TASK TO CARRY OUT: Retype, word for word, every line from the one holding "(654, 317) = (134, 295): grey" through the one holding "(306, 311) = (470, 563): none" in the entries below, both included, and only those lines.

RECORDS FOR THE TASK:

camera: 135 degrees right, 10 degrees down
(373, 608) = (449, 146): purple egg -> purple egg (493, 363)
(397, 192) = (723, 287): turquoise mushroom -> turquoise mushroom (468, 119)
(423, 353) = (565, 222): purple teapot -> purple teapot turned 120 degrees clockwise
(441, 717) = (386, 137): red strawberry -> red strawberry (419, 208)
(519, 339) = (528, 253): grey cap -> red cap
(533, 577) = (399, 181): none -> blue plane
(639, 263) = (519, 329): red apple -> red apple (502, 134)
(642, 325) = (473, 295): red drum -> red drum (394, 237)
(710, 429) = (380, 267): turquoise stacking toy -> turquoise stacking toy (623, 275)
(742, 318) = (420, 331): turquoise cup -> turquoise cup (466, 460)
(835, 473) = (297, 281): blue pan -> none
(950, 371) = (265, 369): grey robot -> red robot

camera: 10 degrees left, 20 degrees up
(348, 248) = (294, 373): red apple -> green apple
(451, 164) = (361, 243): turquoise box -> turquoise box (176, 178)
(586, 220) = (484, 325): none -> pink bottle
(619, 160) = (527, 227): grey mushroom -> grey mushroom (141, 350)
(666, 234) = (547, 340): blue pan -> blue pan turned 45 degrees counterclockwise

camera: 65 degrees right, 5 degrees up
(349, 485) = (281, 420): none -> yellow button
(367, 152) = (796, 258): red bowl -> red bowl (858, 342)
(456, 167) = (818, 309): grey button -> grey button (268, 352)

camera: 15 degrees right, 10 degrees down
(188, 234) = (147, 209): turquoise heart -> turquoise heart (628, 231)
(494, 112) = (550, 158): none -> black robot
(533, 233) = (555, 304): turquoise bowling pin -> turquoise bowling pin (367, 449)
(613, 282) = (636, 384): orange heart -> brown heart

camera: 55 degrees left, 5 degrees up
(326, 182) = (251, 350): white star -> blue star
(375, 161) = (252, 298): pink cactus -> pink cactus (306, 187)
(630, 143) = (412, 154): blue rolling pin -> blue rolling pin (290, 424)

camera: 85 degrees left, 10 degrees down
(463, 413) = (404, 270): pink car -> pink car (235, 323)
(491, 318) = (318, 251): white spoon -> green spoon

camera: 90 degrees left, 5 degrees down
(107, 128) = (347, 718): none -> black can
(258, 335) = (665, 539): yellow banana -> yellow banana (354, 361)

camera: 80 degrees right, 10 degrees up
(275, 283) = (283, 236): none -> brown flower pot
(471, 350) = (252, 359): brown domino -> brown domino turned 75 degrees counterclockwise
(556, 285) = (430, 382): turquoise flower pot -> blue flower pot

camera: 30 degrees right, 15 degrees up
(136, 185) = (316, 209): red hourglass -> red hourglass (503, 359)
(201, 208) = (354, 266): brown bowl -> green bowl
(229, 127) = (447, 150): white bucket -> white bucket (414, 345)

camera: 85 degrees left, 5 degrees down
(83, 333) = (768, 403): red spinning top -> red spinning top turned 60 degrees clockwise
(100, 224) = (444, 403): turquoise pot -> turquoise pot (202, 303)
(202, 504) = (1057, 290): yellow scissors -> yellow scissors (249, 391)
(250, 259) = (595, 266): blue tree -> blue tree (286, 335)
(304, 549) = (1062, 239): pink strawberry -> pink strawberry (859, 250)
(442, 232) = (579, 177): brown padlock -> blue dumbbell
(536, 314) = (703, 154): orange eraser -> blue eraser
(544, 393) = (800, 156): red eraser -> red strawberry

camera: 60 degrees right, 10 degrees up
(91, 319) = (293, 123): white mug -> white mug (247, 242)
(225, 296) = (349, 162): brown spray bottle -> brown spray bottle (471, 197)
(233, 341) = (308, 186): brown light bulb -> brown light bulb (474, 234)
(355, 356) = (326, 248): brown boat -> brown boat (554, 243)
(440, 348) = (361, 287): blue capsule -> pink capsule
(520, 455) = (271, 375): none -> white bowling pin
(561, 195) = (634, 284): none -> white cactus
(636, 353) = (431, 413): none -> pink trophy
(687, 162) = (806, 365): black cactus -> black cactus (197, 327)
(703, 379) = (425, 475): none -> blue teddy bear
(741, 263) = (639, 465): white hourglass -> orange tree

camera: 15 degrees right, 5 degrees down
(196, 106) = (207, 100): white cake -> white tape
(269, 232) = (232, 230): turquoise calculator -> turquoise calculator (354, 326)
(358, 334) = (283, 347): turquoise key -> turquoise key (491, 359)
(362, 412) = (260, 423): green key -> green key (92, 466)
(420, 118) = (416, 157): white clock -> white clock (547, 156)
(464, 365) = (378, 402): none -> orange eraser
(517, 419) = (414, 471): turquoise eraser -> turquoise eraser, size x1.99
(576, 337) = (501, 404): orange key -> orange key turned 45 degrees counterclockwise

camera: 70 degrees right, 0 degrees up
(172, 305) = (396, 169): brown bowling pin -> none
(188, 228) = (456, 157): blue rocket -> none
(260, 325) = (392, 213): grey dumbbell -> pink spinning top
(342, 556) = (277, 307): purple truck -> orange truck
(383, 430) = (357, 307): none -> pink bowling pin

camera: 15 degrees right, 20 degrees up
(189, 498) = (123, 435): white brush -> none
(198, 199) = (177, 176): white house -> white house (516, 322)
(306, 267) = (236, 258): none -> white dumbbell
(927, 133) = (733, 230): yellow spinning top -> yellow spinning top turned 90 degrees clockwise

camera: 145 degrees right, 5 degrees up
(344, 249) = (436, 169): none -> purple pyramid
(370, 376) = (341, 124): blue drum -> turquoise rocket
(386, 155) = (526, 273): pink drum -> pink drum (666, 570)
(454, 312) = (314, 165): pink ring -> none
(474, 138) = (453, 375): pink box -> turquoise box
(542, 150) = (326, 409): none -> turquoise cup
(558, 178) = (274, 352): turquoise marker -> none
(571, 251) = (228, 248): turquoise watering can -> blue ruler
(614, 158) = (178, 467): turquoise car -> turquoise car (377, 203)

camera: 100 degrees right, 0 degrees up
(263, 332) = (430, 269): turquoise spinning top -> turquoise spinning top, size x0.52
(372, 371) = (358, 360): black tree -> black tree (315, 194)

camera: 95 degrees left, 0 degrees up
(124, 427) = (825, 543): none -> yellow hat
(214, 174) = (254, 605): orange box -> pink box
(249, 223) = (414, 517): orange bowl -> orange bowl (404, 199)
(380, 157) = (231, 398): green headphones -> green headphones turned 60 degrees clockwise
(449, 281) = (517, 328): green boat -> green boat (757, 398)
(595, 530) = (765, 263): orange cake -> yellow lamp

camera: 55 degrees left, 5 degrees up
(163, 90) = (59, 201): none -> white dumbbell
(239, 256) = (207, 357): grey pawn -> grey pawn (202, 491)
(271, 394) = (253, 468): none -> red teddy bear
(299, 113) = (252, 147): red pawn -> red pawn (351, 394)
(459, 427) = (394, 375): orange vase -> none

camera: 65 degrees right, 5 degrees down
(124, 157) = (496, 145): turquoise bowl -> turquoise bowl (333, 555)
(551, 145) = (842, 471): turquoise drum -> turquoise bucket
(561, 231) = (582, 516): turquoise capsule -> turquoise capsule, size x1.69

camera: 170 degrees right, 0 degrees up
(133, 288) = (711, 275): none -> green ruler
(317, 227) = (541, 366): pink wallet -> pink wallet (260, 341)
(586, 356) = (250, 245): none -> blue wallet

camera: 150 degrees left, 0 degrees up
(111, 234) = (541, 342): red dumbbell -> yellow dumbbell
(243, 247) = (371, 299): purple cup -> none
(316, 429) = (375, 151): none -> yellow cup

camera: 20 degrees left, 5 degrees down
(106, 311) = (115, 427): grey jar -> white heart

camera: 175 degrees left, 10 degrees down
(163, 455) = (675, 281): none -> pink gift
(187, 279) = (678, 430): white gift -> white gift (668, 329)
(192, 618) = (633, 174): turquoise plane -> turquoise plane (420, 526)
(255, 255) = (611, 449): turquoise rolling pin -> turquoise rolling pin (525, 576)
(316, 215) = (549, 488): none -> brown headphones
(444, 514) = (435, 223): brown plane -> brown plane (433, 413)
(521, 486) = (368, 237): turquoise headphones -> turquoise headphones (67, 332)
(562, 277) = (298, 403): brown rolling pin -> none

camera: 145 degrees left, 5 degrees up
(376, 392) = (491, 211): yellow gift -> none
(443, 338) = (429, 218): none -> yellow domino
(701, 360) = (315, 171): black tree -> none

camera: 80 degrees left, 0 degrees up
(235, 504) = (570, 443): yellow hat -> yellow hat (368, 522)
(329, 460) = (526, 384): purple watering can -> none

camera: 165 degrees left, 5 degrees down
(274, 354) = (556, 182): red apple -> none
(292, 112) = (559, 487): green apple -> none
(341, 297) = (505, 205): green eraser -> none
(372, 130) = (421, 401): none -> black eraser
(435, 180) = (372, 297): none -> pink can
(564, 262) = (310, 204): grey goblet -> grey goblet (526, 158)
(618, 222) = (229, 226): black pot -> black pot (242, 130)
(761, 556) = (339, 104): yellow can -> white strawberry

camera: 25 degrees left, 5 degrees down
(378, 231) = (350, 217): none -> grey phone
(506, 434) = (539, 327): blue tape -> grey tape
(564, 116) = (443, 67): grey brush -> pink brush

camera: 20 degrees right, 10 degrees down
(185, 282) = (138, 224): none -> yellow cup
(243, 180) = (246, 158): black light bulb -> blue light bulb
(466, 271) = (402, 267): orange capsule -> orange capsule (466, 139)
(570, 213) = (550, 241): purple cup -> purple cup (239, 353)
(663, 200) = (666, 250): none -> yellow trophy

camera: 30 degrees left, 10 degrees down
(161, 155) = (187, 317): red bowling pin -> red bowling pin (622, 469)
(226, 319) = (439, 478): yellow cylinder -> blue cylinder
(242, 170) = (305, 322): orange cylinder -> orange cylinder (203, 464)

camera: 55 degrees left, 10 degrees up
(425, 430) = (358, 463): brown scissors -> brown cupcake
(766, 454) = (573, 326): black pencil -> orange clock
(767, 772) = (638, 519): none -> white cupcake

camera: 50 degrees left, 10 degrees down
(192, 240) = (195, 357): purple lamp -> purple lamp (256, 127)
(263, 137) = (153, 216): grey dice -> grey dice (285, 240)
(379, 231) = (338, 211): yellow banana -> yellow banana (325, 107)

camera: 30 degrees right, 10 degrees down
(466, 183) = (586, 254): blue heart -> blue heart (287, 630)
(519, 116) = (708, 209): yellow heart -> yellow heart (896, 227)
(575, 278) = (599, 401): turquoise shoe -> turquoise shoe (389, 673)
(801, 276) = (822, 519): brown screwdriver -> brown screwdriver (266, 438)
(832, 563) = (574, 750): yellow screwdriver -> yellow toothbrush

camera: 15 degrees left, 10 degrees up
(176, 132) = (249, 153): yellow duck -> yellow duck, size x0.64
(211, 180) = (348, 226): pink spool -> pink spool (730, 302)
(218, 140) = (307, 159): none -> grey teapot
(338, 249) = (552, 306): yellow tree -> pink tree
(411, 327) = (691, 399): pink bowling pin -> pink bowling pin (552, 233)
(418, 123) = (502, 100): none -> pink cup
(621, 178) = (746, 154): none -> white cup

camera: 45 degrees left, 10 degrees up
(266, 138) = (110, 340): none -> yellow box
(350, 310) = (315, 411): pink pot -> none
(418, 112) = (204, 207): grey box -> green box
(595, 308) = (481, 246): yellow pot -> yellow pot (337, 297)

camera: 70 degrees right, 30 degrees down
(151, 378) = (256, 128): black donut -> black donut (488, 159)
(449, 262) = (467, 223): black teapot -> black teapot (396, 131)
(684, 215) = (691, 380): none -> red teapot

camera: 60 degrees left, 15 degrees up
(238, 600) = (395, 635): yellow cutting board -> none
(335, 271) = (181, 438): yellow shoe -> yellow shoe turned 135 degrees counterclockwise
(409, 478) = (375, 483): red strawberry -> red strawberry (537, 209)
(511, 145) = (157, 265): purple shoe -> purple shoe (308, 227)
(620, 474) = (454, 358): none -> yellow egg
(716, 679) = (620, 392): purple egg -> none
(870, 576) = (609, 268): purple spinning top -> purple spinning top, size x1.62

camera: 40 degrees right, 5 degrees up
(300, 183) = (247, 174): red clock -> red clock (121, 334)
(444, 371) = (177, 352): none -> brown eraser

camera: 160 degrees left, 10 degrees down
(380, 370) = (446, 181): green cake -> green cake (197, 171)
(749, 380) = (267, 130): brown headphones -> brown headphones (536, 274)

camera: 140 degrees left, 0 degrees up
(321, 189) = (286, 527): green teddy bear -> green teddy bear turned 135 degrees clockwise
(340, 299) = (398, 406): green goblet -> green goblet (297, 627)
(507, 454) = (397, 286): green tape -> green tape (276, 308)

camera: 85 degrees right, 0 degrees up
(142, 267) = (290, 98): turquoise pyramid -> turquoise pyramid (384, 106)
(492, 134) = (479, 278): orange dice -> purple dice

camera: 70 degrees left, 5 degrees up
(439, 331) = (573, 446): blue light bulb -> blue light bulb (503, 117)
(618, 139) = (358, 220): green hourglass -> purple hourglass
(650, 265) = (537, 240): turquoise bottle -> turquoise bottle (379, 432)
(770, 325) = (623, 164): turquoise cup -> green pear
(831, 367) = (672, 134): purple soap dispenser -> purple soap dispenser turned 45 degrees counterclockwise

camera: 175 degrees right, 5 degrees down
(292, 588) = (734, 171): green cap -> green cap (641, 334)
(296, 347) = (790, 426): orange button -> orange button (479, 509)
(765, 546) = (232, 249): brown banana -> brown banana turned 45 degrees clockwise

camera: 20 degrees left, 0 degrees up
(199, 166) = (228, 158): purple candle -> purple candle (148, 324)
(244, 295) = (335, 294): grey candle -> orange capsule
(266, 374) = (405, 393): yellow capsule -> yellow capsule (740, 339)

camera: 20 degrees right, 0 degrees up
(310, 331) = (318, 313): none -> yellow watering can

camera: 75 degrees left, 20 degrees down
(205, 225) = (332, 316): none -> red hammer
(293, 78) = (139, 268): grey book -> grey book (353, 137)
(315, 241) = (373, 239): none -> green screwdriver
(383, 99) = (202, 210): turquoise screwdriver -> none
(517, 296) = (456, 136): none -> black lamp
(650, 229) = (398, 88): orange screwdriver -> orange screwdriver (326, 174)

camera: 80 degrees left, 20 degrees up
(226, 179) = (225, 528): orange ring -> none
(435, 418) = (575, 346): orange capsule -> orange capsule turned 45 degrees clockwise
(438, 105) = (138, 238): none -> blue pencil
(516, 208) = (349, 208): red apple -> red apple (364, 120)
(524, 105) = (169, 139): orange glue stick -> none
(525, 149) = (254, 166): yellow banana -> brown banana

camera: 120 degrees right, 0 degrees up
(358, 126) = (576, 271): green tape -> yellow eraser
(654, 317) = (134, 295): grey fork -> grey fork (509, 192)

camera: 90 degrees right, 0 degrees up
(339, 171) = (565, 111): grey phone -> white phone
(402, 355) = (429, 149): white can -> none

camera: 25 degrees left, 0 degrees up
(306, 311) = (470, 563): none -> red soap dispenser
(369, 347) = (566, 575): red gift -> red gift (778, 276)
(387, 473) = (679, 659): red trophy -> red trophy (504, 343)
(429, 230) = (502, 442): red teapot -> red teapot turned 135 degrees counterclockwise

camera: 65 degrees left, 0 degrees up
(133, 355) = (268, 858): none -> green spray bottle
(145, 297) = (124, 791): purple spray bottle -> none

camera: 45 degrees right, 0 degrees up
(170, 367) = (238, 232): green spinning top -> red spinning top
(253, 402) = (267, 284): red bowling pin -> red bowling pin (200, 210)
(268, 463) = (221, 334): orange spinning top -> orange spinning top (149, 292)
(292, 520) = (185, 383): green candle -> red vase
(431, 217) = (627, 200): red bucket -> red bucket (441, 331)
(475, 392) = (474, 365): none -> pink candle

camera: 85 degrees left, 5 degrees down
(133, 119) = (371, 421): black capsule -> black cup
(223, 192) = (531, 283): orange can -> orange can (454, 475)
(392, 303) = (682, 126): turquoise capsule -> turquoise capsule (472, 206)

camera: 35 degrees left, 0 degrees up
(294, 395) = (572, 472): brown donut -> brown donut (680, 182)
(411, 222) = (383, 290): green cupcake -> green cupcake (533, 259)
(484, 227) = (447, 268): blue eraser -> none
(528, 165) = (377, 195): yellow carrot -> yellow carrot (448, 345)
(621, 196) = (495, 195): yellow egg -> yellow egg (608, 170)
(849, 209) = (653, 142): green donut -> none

EXPECTED OUTPUT:
(654, 317) = (134, 295): grey fork -> grey fork (509, 192)

camera: 90 degrees right, 0 degrees up
(339, 171) = (565, 111): grey phone -> white phone
(402, 355) = (429, 149): white can -> none

camera: 25 degrees left, 0 degrees up
(306, 311) = (470, 563): none -> red soap dispenser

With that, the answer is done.